● **DESCRIPTION OF THE TASK**: Could you return only the lines that run from the line with "white dumbbell [386,483,449,573]" through the final line of the data, exactly as they stand?

● **RECORDS FOR THE EXERCISE**:
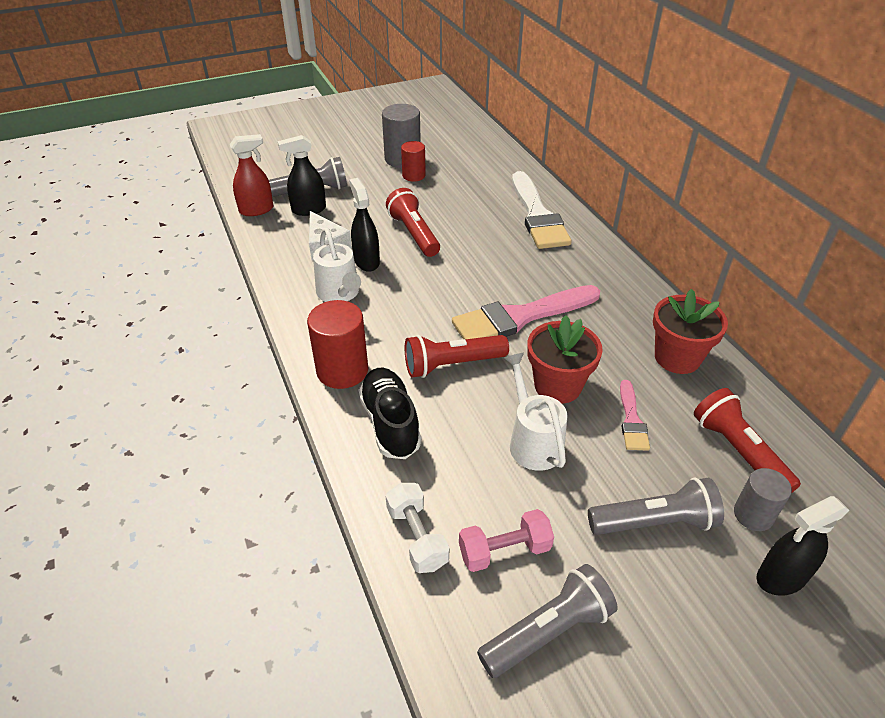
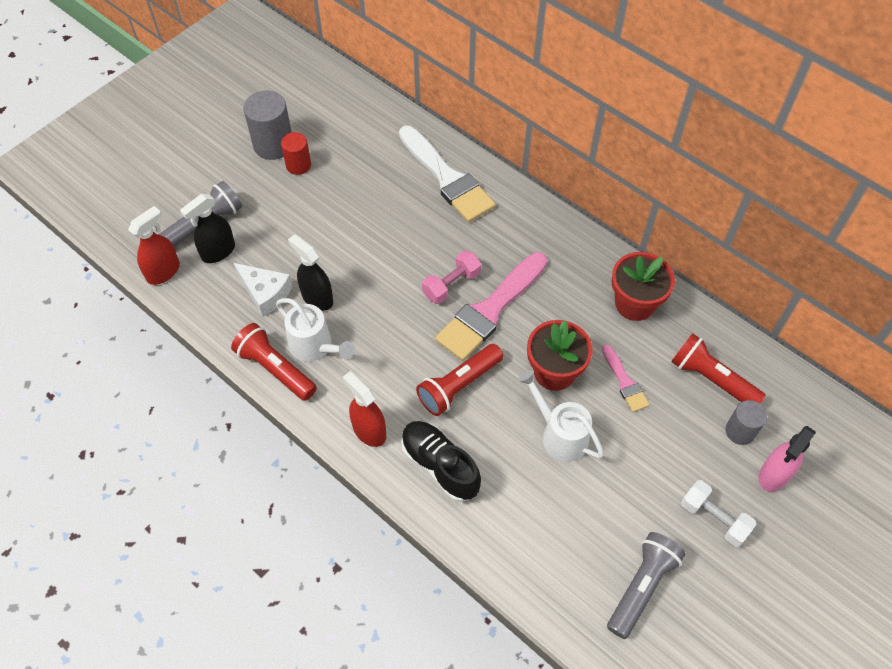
camera: 25 degrees left, 15 degrees up
red cylinder [307,300,368,389] -> red spray bottle [343,371,386,447]
red flashlight [386,188,440,257] -> red flashlight moved to [231,323,317,401]
white dumbbell [386,483,449,573] -> white dumbbell moved to [681,480,757,547]
pink dumbbell [459,509,554,572] -> pink dumbbell moved to [422,250,481,304]
grey flashlight [588,478,724,535] -> none
black spray bottle [757,496,849,596] -> pink spray bottle [758,426,816,492]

● **RESULT BELOW**:
white dumbbell [386,483,449,573] -> white dumbbell moved to [681,480,757,547]
pink dumbbell [459,509,554,572] -> pink dumbbell moved to [422,250,481,304]
grey flashlight [588,478,724,535] -> none
black spray bottle [757,496,849,596] -> pink spray bottle [758,426,816,492]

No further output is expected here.